WHAT TO PRODUCE: Each line from the material with the word "none" in it must be copied.
■ ■ ■
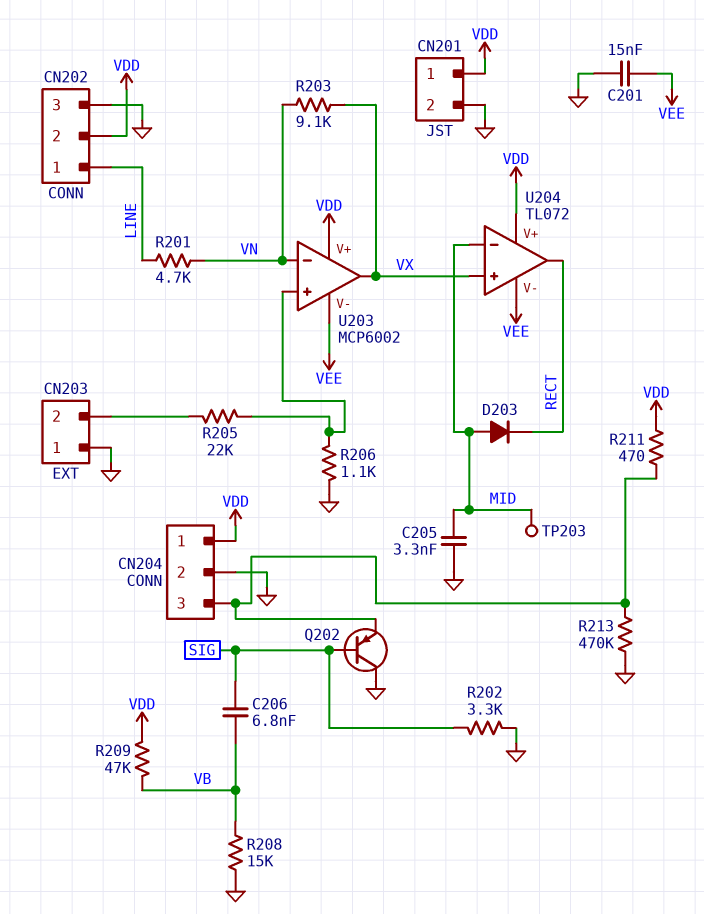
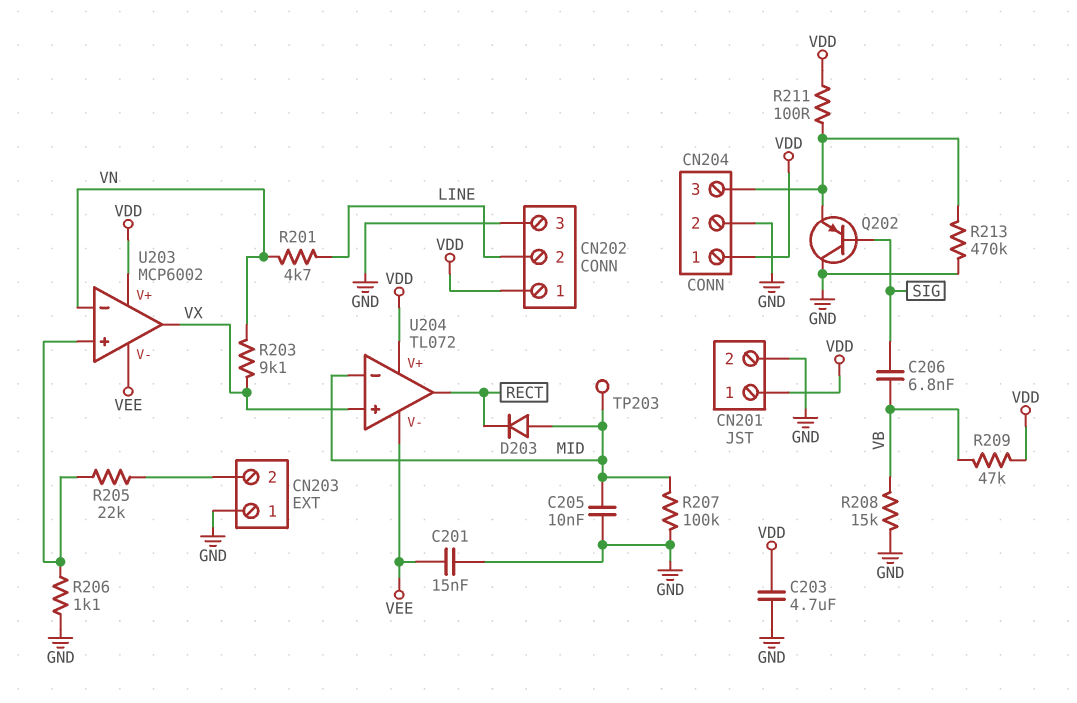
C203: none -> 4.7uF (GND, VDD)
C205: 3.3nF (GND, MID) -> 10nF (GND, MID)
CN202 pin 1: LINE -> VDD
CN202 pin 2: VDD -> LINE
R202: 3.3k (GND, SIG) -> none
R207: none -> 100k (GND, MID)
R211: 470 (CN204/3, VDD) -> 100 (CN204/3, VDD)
■ ■ ■
SOLUTION FOR THIS PROBLEM:
C203: none -> 4.7uF (GND, VDD)
R202: 3.3k (GND, SIG) -> none
R207: none -> 100k (GND, MID)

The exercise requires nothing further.